> **LISTED RECORDS**:
______________________________

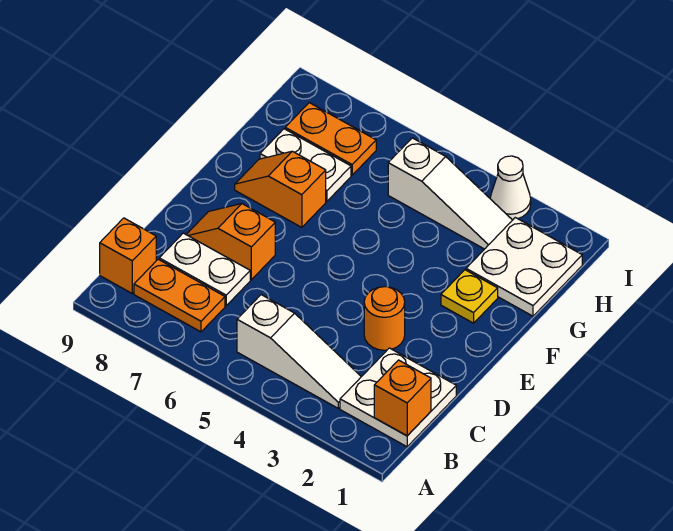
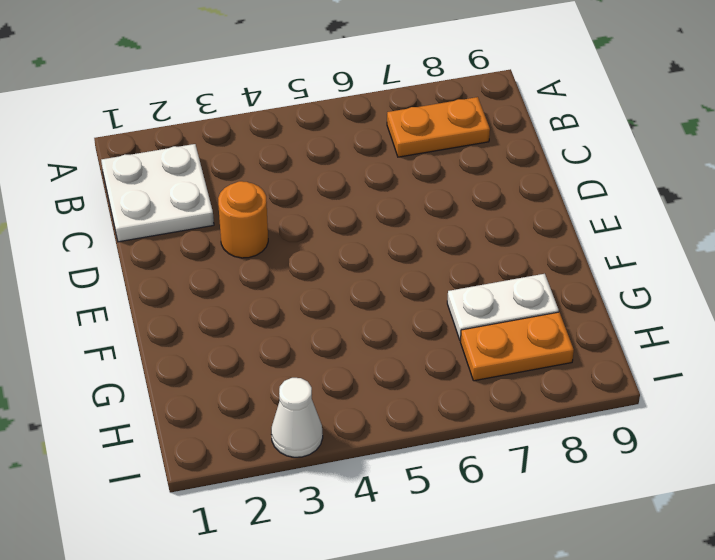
none -> white slope B3:B5 level 1 top 5
none -> orange brick B9 level 1
none -> white plate C7:C8 level 1

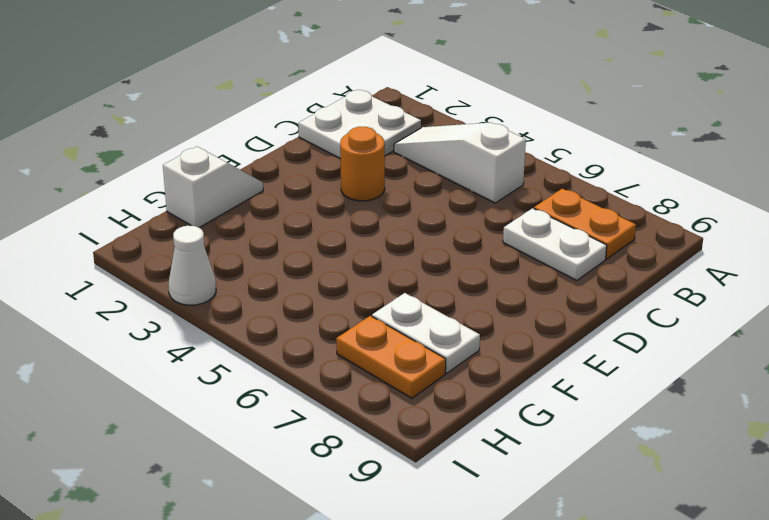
white slope F1:G1 level 1 top G -> white plate G1:H2 level 1
none -> orange brick B9 level 1
none -> orange slope D7:D8 level 1 top 7
none -> yellow plate F2 level 1

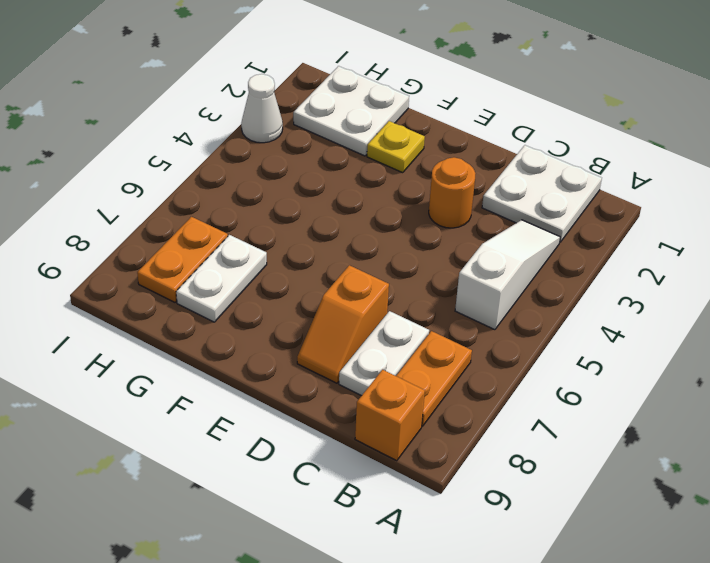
none -> orange slope F7:F8 level 1 top 7
none -> white slope H3:H5 level 1 top 5
none -> orange brick B1 level 2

______________________________

For the word "slope", count how many lines of the entries contain it; give the number and nothing more.

5